# Problem to solve
Print exactly the lines below between the line containing "green square: (23, 32) -> (37, 41), moved" and the line containing "red star: (113, 138) -> (126, 147), moved", counting both of those lines. Leave pictures out.

..............................

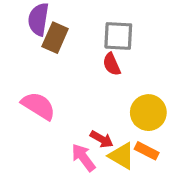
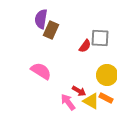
gray square: (118, 36) -> (100, 38), moved
red semicircle: (112, 64) -> (85, 46), turned -120

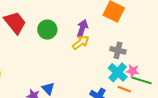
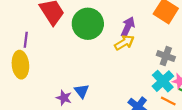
green circle: (47, 30) -> (88, 24), size x1.4

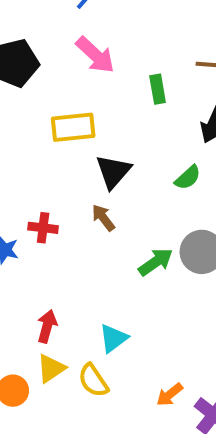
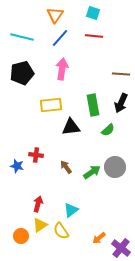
pink arrow: (95, 55) -> (62, 69), turned -125
green rectangle: (158, 89) -> (93, 105), moved, size x1.5
black triangle: (113, 172) -> (71, 127), turned 42
brown arrow: (103, 218) -> (66, 167), moved

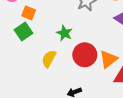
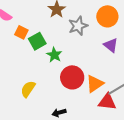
green square: (23, 32) -> (37, 41), moved
yellow semicircle: (49, 59) -> (28, 89), moved

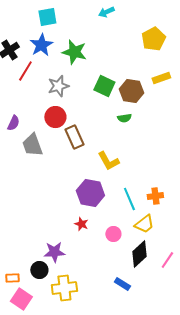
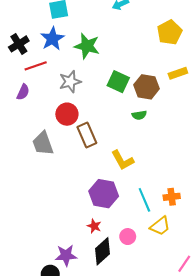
red line: (25, 71) -> (36, 66), turned 40
purple semicircle: (13, 123) -> (23, 92), moved
black diamond: (139, 254) -> (103, 251), moved

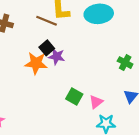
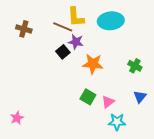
purple star: (57, 57) -> (76, 42), moved
orange star: (36, 63) -> (93, 64), moved

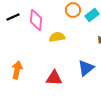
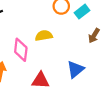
pink diamond: (36, 20) -> (21, 50), moved

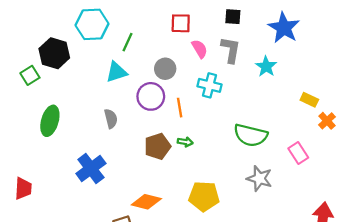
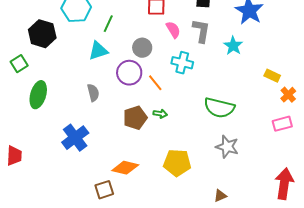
green square: (30, 75) -> (19, 64), moved
orange line: (180, 108) -> (155, 83), turned -30
pink rectangle: (298, 153) -> (282, 124), moved, turned -72

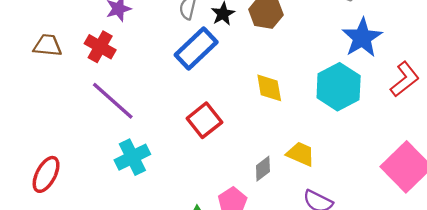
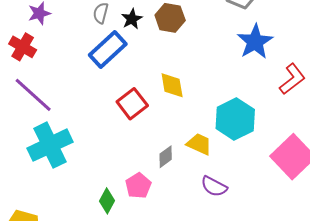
cyan hexagon: (339, 87) -> (235, 119), moved
red square: (204, 120) -> (132, 104), moved
cyan cross: (132, 157) -> (50, 145), size x1.4

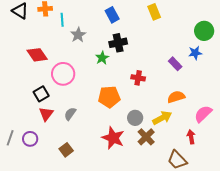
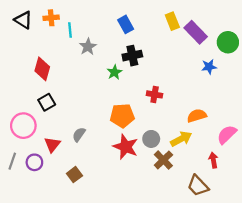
blue star: (195, 53) -> (209, 67), moved
red diamond: (37, 55) -> (42, 69), turned 50
purple rectangle: (175, 64) -> (196, 32), moved, size x1.5
pink circle: (63, 74) -> (23, 126), moved
black square: (41, 94) -> (47, 102), moved
red triangle: (46, 114) -> (52, 145), moved
red star: (113, 138) -> (126, 147), moved

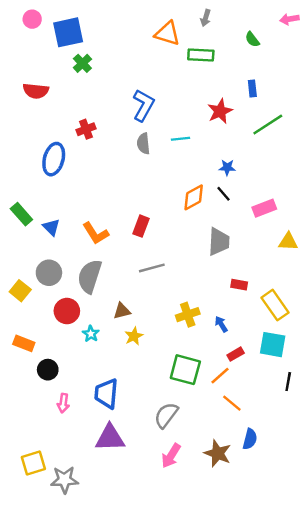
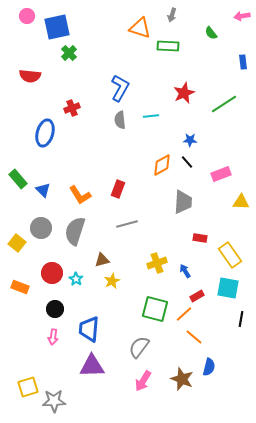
blue rectangle: (252, 89) -> (243, 62), moved
red circle: (67, 311) -> (52, 273), moved
black circle: (48, 370) -> (55, 309), moved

..............................

# Response to this task
green square: (23, 32) -> (37, 41), moved
yellow semicircle: (49, 59) -> (28, 89), moved

red line: (25, 71) -> (36, 66), turned 40
purple semicircle: (13, 123) -> (23, 92), moved
black diamond: (139, 254) -> (103, 251), moved

purple star: (57, 57) -> (76, 42), moved
orange star: (36, 63) -> (93, 64), moved

pink diamond: (36, 20) -> (21, 50), moved

green square: (30, 75) -> (19, 64), moved
orange line: (180, 108) -> (155, 83), turned -30
pink rectangle: (298, 153) -> (282, 124), moved, turned -72

cyan hexagon: (339, 87) -> (235, 119), moved
red square: (204, 120) -> (132, 104), moved
cyan cross: (132, 157) -> (50, 145), size x1.4

blue star: (195, 53) -> (209, 67), moved
red diamond: (37, 55) -> (42, 69), turned 50
purple rectangle: (175, 64) -> (196, 32), moved, size x1.5
pink circle: (63, 74) -> (23, 126), moved
black square: (41, 94) -> (47, 102), moved
red triangle: (46, 114) -> (52, 145), moved
red star: (113, 138) -> (126, 147), moved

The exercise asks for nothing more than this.